> Try it: Return the following from the records below: each line, word for word, starting with the line that contains "DRIVER1 pin ENA: RX -> A1" and going on through the line that contains "FAN pin SIG: A4 -> D4", with nothing outside that range.

_ _ _ _

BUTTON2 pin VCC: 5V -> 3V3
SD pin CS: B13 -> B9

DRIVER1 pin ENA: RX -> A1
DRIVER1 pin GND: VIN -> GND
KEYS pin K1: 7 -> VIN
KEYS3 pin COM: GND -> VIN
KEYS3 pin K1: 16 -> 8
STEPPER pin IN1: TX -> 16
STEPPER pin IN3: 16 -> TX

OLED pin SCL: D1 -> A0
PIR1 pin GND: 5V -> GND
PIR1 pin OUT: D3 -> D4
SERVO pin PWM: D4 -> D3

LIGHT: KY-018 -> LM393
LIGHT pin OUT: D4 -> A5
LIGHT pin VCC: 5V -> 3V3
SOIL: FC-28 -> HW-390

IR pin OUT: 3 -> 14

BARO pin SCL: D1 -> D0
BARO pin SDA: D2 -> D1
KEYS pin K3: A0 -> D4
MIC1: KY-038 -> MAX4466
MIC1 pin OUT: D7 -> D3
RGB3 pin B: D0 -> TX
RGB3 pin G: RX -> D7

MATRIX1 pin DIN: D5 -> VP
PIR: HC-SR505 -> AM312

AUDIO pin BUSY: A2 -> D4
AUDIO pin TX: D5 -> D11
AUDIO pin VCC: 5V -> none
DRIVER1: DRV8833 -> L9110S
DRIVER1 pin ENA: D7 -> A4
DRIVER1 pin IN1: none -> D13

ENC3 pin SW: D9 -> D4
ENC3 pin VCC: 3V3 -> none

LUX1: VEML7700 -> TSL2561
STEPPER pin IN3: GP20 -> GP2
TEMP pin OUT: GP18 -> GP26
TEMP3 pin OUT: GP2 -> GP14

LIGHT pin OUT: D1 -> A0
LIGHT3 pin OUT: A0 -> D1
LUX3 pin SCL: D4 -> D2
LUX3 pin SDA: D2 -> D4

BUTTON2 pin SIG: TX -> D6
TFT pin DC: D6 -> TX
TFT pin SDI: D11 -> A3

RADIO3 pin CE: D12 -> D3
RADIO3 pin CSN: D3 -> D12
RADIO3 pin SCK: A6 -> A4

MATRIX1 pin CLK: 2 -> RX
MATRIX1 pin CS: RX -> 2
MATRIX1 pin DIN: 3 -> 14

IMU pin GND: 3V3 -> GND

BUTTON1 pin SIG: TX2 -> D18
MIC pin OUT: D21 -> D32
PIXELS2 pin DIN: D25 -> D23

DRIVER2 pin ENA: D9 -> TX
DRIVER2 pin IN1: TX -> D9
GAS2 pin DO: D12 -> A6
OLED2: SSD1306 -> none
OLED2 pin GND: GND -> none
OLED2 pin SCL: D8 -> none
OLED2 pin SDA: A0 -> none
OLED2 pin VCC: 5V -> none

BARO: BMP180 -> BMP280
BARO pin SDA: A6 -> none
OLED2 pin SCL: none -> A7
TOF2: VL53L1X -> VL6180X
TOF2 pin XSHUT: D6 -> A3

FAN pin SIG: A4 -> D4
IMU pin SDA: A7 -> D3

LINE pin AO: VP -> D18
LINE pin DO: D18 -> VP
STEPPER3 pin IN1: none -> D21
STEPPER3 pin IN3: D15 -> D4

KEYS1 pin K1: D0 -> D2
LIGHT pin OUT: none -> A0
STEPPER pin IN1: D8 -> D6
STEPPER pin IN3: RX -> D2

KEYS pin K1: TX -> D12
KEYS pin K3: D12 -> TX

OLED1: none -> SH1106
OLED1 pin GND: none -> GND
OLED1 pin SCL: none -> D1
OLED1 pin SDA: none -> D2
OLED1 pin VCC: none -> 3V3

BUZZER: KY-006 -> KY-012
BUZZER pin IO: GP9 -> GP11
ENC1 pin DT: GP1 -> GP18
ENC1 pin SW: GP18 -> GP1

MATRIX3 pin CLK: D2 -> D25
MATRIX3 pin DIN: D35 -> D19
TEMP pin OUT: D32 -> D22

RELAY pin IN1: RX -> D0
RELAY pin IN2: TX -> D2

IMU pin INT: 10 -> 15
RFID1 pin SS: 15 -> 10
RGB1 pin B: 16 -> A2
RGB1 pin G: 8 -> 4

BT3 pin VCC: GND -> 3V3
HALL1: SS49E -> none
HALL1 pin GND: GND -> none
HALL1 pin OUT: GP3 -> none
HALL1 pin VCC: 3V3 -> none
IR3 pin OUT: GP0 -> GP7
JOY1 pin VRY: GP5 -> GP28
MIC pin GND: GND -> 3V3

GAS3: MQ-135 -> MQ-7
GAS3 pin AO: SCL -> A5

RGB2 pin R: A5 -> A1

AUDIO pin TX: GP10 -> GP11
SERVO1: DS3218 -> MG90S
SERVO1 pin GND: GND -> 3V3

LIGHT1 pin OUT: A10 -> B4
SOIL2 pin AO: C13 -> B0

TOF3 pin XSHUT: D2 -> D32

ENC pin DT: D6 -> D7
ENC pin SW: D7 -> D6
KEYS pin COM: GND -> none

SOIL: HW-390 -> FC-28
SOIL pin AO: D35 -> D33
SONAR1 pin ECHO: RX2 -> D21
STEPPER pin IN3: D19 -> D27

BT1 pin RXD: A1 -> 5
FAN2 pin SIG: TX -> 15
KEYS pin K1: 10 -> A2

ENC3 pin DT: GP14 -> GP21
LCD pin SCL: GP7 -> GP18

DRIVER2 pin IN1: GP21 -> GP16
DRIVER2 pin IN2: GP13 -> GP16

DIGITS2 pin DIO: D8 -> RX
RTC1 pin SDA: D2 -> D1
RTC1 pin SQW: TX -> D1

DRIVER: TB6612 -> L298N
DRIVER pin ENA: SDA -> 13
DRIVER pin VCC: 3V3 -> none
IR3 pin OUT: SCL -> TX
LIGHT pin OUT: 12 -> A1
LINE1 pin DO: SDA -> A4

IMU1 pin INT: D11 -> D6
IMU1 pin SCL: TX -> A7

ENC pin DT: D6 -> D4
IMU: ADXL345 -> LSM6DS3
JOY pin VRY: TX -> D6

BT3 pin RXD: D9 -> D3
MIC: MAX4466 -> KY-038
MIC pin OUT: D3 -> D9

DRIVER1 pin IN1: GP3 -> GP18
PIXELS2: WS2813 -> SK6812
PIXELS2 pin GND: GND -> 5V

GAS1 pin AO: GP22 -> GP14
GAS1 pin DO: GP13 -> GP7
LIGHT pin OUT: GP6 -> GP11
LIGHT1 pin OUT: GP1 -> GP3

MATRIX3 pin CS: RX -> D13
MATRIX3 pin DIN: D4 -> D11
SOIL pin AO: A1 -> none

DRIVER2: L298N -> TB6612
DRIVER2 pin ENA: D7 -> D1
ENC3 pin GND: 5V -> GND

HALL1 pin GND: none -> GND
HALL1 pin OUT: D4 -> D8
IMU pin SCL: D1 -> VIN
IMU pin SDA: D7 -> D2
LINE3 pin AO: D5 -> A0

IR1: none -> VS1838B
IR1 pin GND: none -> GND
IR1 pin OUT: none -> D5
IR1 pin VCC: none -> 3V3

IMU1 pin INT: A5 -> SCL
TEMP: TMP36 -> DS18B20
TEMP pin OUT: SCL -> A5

_ _ _ _

> Your solution:
DRIVER1 pin ENA: RX -> A1
DRIVER1 pin GND: VIN -> GND
KEYS pin K1: 7 -> VIN
KEYS3 pin COM: GND -> VIN
KEYS3 pin K1: 16 -> 8
STEPPER pin IN1: TX -> 16
STEPPER pin IN3: 16 -> TX

OLED pin SCL: D1 -> A0
PIR1 pin GND: 5V -> GND
PIR1 pin OUT: D3 -> D4
SERVO pin PWM: D4 -> D3

LIGHT: KY-018 -> LM393
LIGHT pin OUT: D4 -> A5
LIGHT pin VCC: 5V -> 3V3
SOIL: FC-28 -> HW-390

IR pin OUT: 3 -> 14

BARO pin SCL: D1 -> D0
BARO pin SDA: D2 -> D1
KEYS pin K3: A0 -> D4
MIC1: KY-038 -> MAX4466
MIC1 pin OUT: D7 -> D3
RGB3 pin B: D0 -> TX
RGB3 pin G: RX -> D7

MATRIX1 pin DIN: D5 -> VP
PIR: HC-SR505 -> AM312

AUDIO pin BUSY: A2 -> D4
AUDIO pin TX: D5 -> D11
AUDIO pin VCC: 5V -> none
DRIVER1: DRV8833 -> L9110S
DRIVER1 pin ENA: D7 -> A4
DRIVER1 pin IN1: none -> D13

ENC3 pin SW: D9 -> D4
ENC3 pin VCC: 3V3 -> none

LUX1: VEML7700 -> TSL2561
STEPPER pin IN3: GP20 -> GP2
TEMP pin OUT: GP18 -> GP26
TEMP3 pin OUT: GP2 -> GP14

LIGHT pin OUT: D1 -> A0
LIGHT3 pin OUT: A0 -> D1
LUX3 pin SCL: D4 -> D2
LUX3 pin SDA: D2 -> D4

BUTTON2 pin SIG: TX -> D6
TFT pin DC: D6 -> TX
TFT pin SDI: D11 -> A3

RADIO3 pin CE: D12 -> D3
RADIO3 pin CSN: D3 -> D12
RADIO3 pin SCK: A6 -> A4

MATRIX1 pin CLK: 2 -> RX
MATRIX1 pin CS: RX -> 2
MATRIX1 pin DIN: 3 -> 14

IMU pin GND: 3V3 -> GND

BUTTON1 pin SIG: TX2 -> D18
MIC pin OUT: D21 -> D32
PIXELS2 pin DIN: D25 -> D23

DRIVER2 pin ENA: D9 -> TX
DRIVER2 pin IN1: TX -> D9
GAS2 pin DO: D12 -> A6
OLED2: SSD1306 -> none
OLED2 pin GND: GND -> none
OLED2 pin SCL: D8 -> none
OLED2 pin SDA: A0 -> none
OLED2 pin VCC: 5V -> none

BARO: BMP180 -> BMP280
BARO pin SDA: A6 -> none
OLED2 pin SCL: none -> A7
TOF2: VL53L1X -> VL6180X
TOF2 pin XSHUT: D6 -> A3

FAN pin SIG: A4 -> D4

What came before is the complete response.